Directions:
Repeat the lines of the data exactly, from the first one through the one that contains "(628, 182) = (231, 198): brown".

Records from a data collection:

★ ★ ★

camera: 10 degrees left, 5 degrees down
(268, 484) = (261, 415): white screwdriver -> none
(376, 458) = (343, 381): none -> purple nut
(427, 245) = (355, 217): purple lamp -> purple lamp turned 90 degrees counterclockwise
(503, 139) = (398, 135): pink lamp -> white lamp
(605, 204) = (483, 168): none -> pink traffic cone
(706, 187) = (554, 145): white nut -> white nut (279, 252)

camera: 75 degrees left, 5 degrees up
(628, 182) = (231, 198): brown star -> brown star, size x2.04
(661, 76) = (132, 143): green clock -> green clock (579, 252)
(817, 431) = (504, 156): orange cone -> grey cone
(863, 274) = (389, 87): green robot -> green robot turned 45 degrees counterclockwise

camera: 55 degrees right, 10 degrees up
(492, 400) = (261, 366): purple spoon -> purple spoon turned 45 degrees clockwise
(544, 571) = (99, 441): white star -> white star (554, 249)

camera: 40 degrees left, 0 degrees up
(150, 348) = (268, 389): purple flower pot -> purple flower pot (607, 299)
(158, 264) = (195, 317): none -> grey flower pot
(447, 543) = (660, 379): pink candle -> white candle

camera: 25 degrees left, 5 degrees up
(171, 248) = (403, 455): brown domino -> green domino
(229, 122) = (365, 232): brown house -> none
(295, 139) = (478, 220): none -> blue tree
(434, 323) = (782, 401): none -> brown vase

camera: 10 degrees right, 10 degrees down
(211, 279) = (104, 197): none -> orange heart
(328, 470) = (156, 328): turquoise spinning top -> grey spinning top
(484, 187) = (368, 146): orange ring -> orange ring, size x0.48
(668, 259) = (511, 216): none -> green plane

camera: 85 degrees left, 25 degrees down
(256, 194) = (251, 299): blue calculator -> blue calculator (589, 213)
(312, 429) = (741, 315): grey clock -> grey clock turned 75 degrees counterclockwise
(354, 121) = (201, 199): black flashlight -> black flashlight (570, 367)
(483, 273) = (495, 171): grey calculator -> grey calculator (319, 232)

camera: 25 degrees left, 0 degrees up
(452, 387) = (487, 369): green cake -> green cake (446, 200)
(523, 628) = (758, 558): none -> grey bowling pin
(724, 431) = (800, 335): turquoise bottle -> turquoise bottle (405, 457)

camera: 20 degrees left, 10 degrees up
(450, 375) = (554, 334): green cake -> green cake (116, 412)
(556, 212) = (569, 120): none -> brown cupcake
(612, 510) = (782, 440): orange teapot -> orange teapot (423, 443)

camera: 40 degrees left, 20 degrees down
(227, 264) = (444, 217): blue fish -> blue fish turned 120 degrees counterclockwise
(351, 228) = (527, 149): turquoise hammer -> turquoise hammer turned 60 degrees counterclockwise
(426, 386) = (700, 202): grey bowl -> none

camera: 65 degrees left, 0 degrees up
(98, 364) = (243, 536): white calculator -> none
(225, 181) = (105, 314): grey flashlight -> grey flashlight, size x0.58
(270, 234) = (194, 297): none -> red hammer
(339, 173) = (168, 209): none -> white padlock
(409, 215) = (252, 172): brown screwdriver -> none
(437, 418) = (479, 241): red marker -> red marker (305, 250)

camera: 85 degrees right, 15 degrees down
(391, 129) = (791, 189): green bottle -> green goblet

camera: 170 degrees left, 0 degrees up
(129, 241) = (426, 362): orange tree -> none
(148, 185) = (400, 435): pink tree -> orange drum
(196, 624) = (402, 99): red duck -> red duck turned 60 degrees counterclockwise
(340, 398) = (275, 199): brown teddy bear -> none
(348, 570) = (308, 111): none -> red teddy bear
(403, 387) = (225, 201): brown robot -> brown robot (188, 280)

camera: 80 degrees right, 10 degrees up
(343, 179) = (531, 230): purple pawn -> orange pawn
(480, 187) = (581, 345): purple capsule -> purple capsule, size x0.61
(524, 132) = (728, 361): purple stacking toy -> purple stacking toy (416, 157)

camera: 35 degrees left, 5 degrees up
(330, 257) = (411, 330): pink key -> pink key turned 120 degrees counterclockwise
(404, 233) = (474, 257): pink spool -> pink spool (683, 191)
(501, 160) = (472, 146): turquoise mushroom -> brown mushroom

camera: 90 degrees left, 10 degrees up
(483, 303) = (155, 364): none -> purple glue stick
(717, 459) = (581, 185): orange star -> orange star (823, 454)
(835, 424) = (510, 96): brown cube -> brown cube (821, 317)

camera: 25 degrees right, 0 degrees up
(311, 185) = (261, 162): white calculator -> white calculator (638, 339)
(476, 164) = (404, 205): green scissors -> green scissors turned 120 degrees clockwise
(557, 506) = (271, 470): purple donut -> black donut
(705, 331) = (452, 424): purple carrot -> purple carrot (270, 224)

★ ★ ★

Task answer:
camera: 10 degrees left, 5 degrees down
(268, 484) = (261, 415): white screwdriver -> none
(376, 458) = (343, 381): none -> purple nut
(427, 245) = (355, 217): purple lamp -> purple lamp turned 90 degrees counterclockwise
(503, 139) = (398, 135): pink lamp -> white lamp
(605, 204) = (483, 168): none -> pink traffic cone
(706, 187) = (554, 145): white nut -> white nut (279, 252)

camera: 75 degrees left, 5 degrees up
(628, 182) = (231, 198): brown star -> brown star, size x2.04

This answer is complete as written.